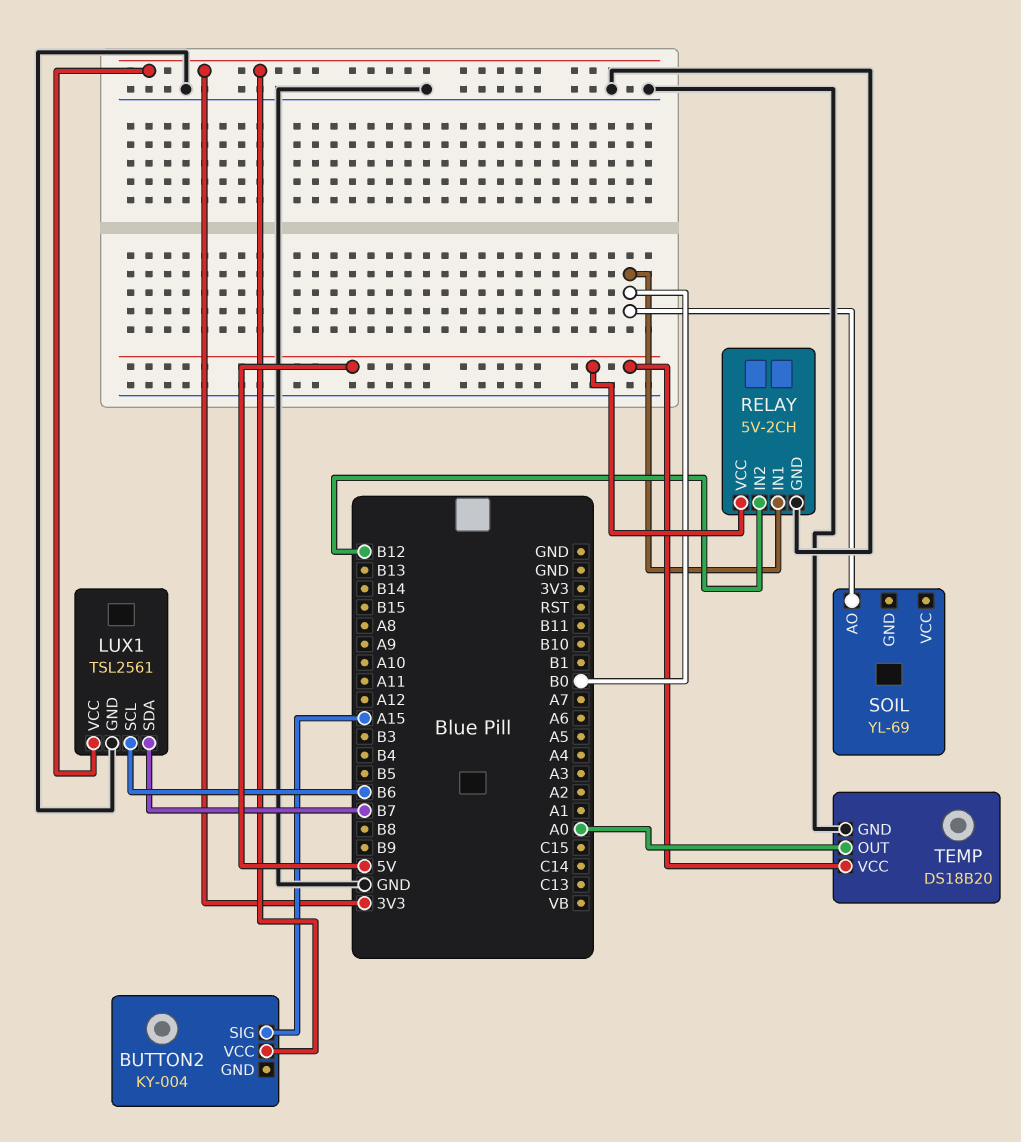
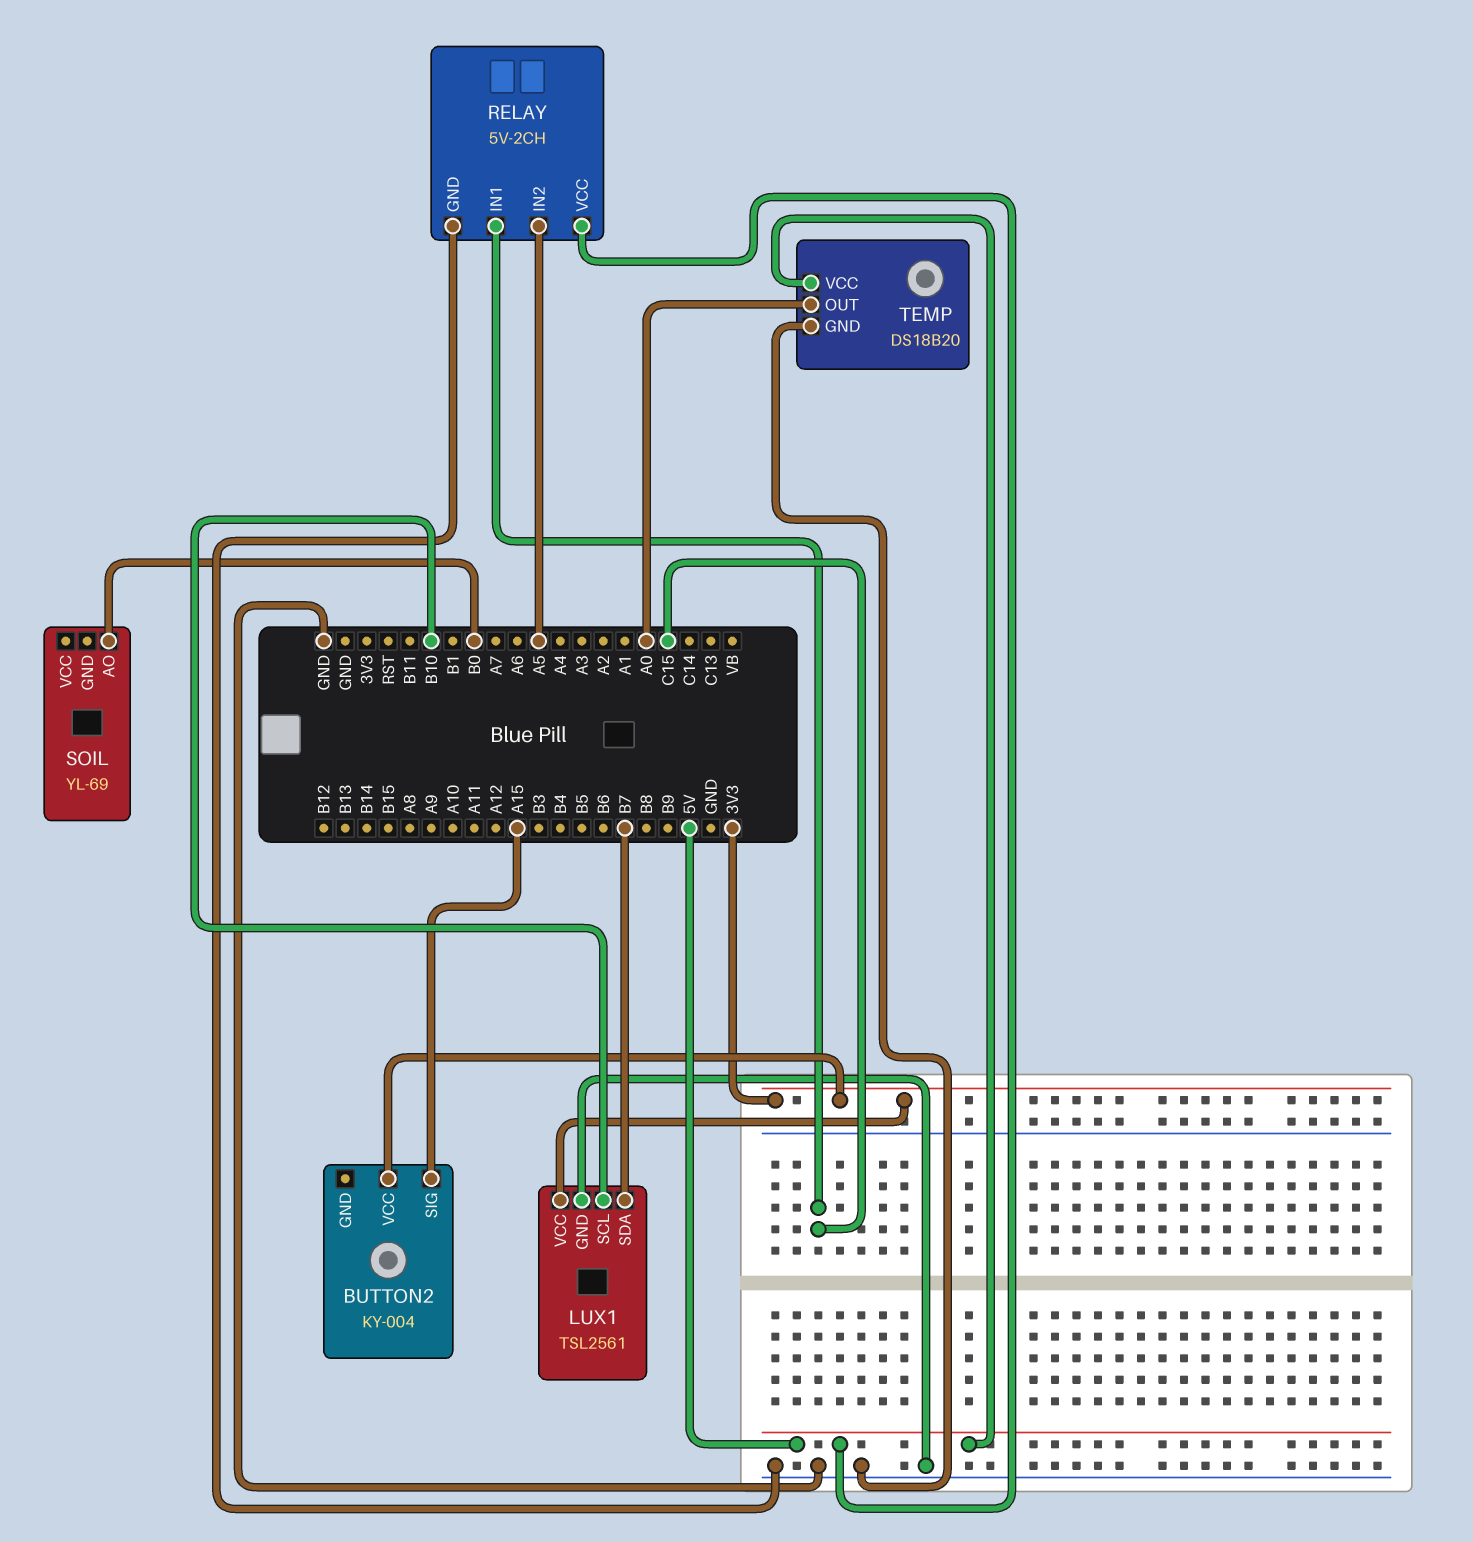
LUX1 pin SCL: B6 -> B10
RELAY pin IN1: B0 -> C15
RELAY pin IN2: B12 -> A5

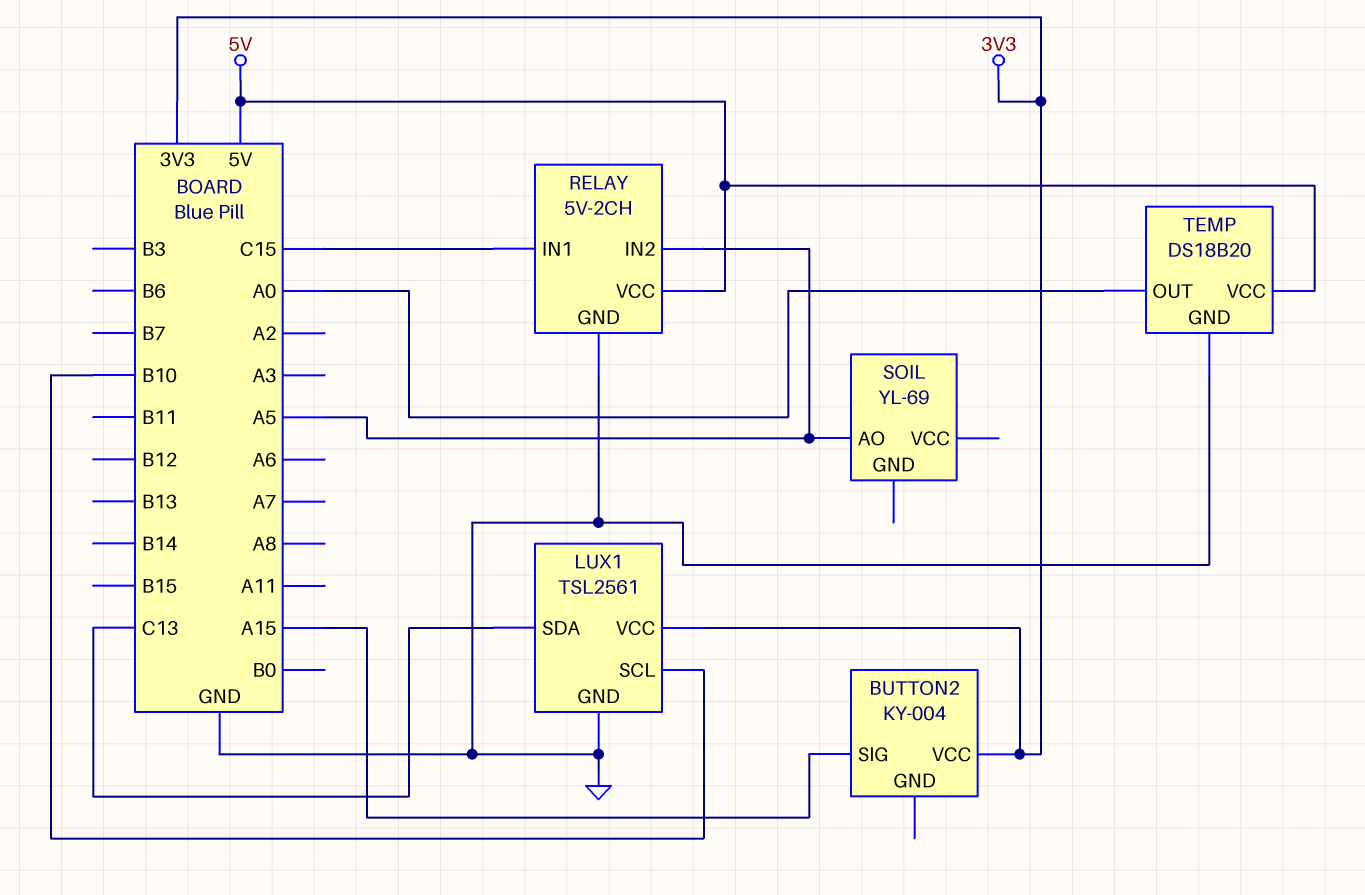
LUX1 pin SDA: B7 -> C13
SOIL pin AO: B0 -> A5

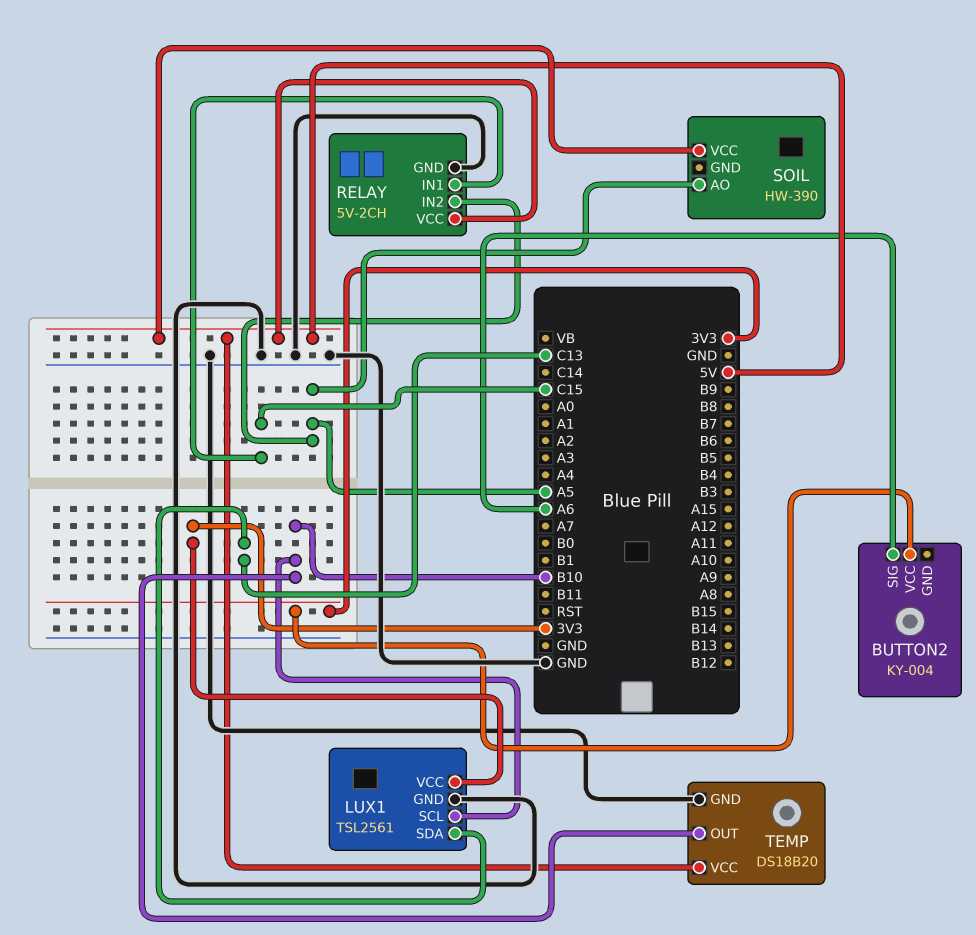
BUTTON2 pin SIG: A15 -> A6
SOIL: YL-69 -> HW-390
SOIL pin VCC: none -> 5V
TEMP pin OUT: A0 -> B10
——
- **ACTIVITY**: Your task is an exact transcription of all the data, minus the pictures.

- **WRITTEN ANSWER**:
LUX1 pin SCL: B6 -> B10
RELAY pin IN1: B0 -> C15
RELAY pin IN2: B12 -> A5

LUX1 pin SDA: B7 -> C13
SOIL pin AO: B0 -> A5

BUTTON2 pin SIG: A15 -> A6
SOIL: YL-69 -> HW-390
SOIL pin VCC: none -> 5V
TEMP pin OUT: A0 -> B10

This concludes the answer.